** Supplied data **
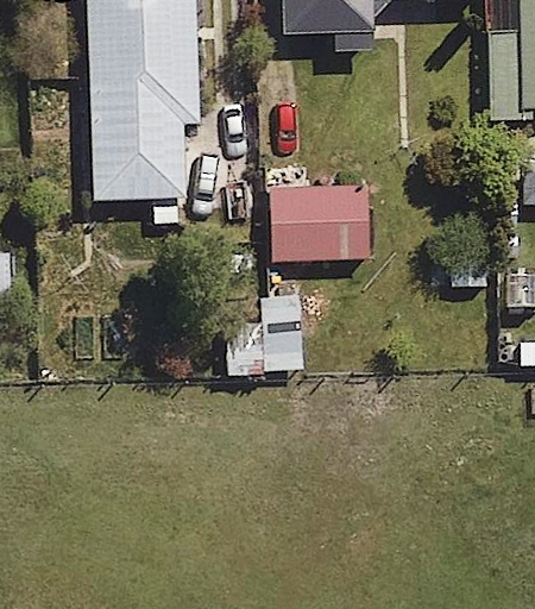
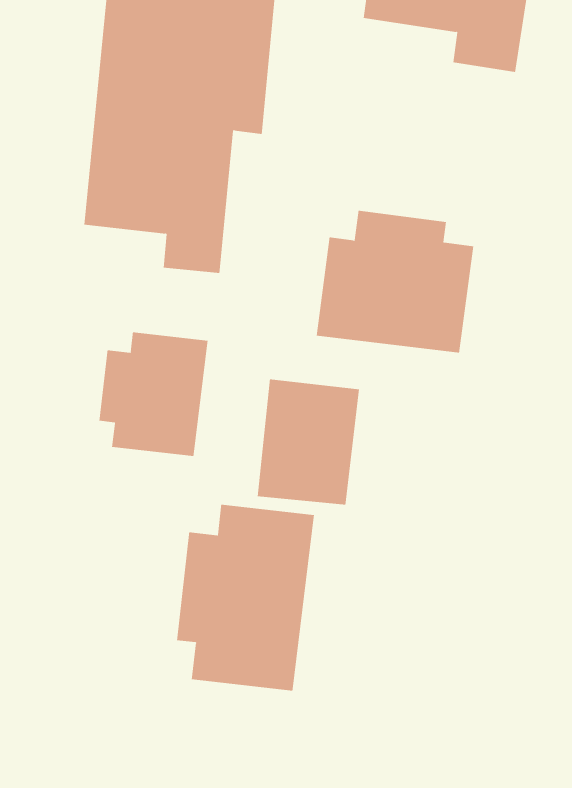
building: none -> [99,332,208,457]
building: none -> [176,504,315,692]

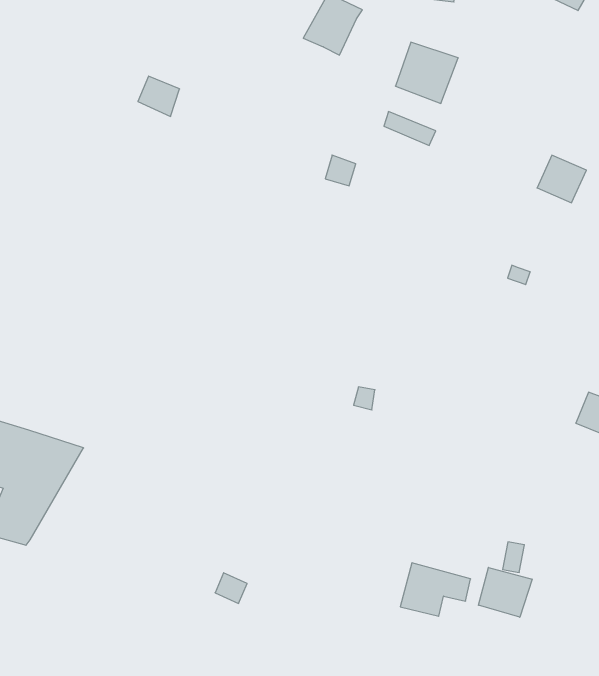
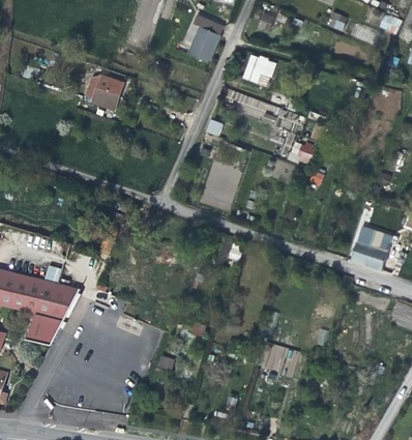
building: [537,155,586,203] -> [287,139,314,165]
building: [478,567,532,617] -> none

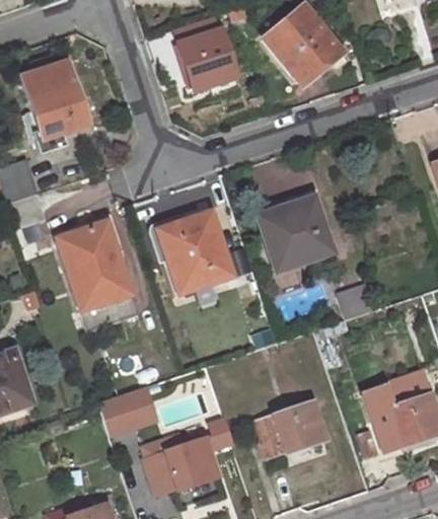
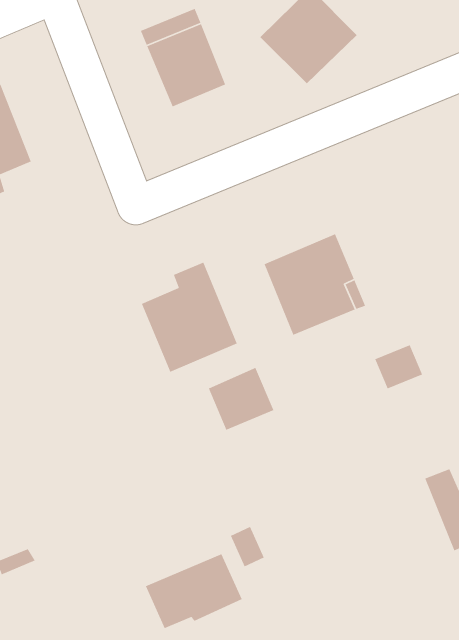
building: [56,223,129,313] -> none
building: none -> [208,367,274,431]
building: [106,385,164,435] -> none
building: [255,399,328,454] -> none

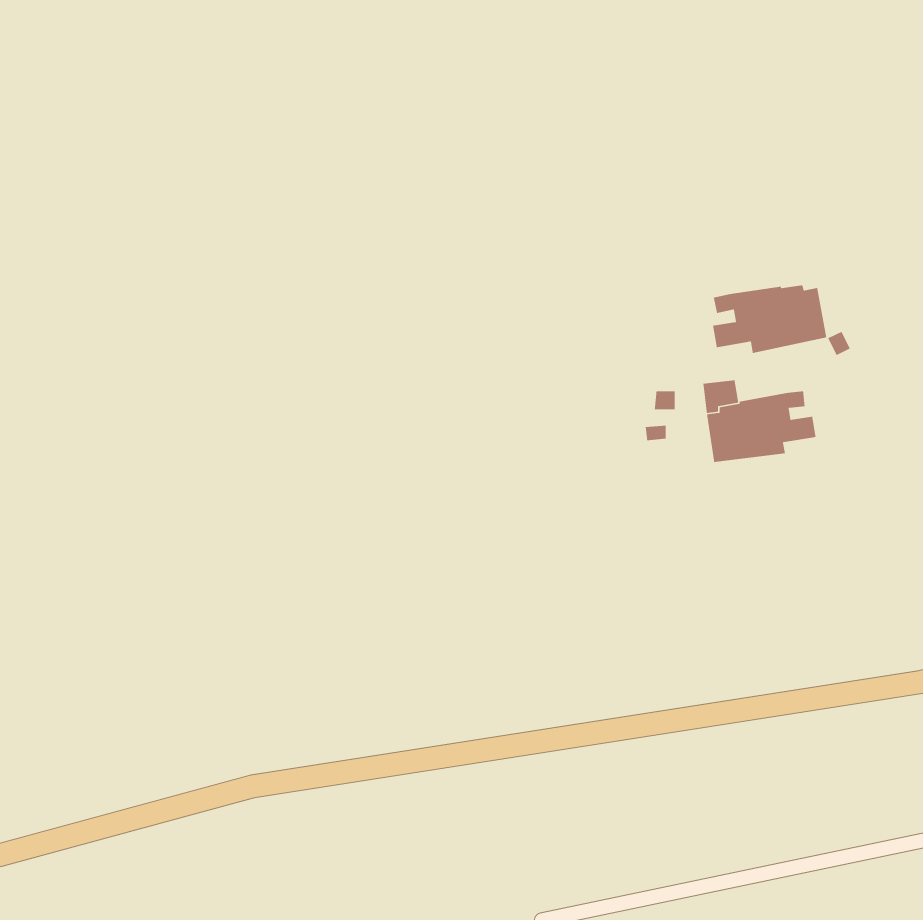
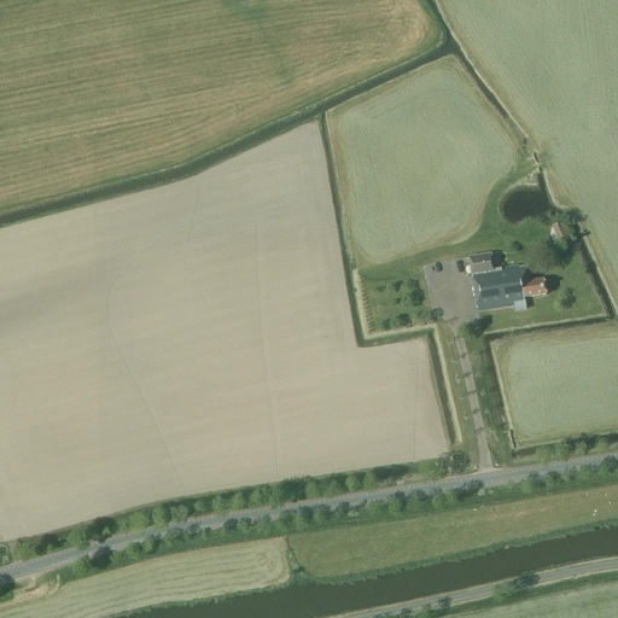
building: [712,284,827,354] -> none

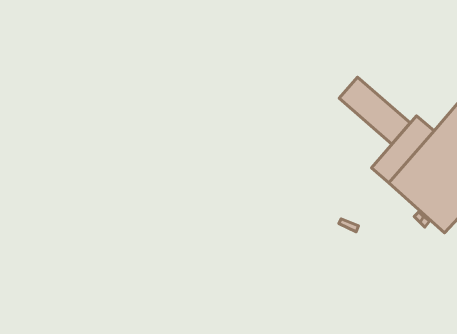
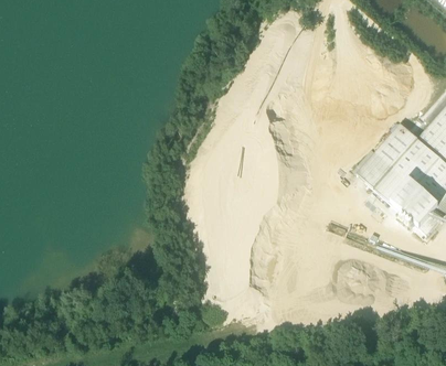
building: [339,77,410,144] -> none

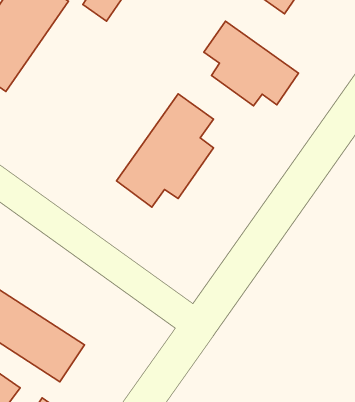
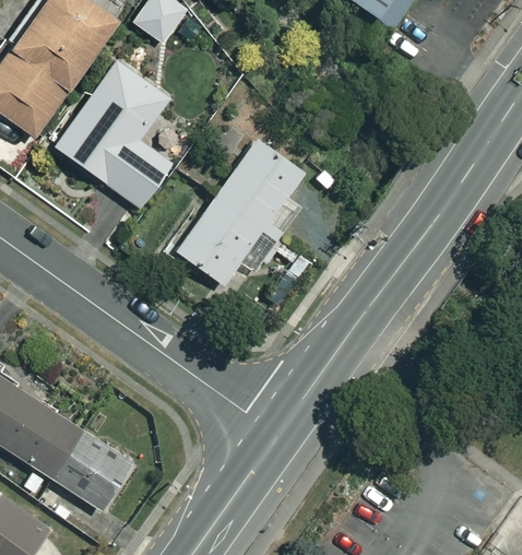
building: [204,21,299,106] -> none
building: none -> [54,60,171,208]

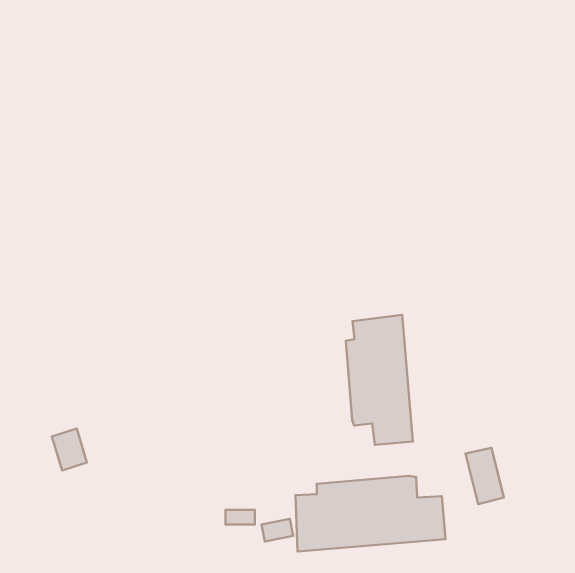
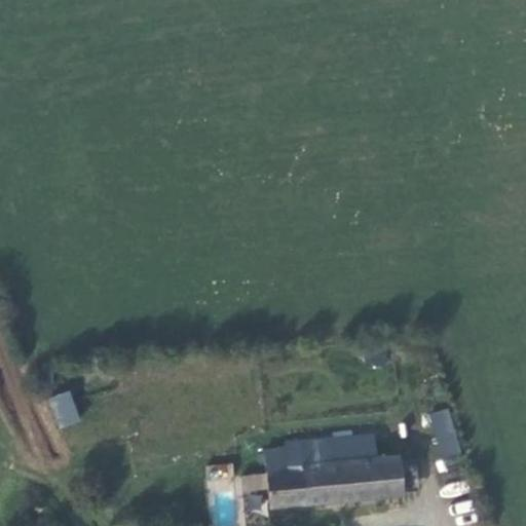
building: [346,315,413,445] -> none

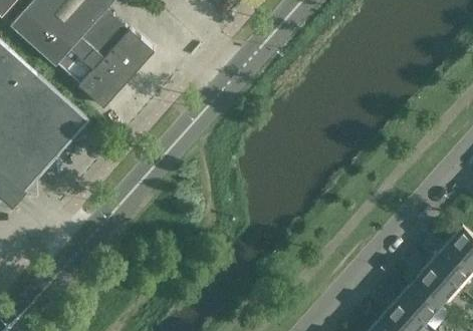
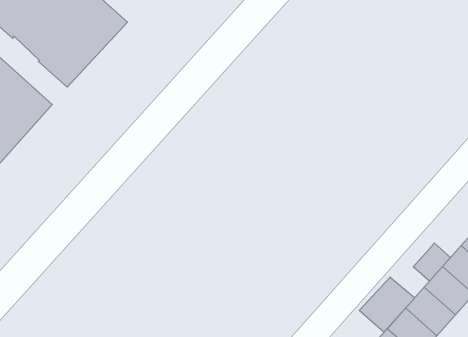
building: none -> [413,243,451,281]
building: none -> [359,277,415,332]

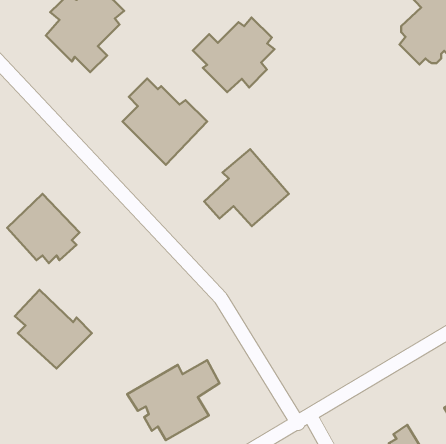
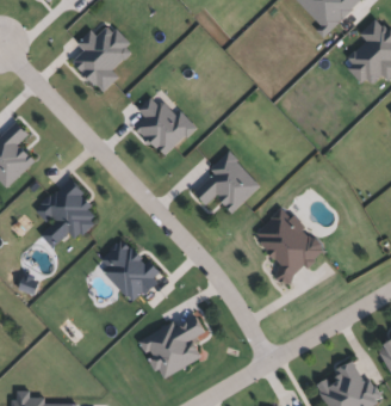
building: [193,17,274,92] -> none
building: none -> [247,201,327,284]
building: [15,290,92,368] -> [100,239,160,300]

** What is expected **
For this exercise, transcribe exactly only the lines from the one containing "building: [255,399,328,454] -> none" through the end of the listing, inclusive, without the pictures.

** Output of the exercise **
building: [255,399,328,454] -> none

building: [712,284,827,354] -> none

building: [339,77,410,144] -> none

building: [204,21,299,106] -> none
building: none -> [54,60,171,208]

building: [346,315,413,445] -> none

building: none -> [413,243,451,281]
building: none -> [359,277,415,332]

building: [193,17,274,92] -> none
building: none -> [247,201,327,284]
building: [15,290,92,368] -> [100,239,160,300]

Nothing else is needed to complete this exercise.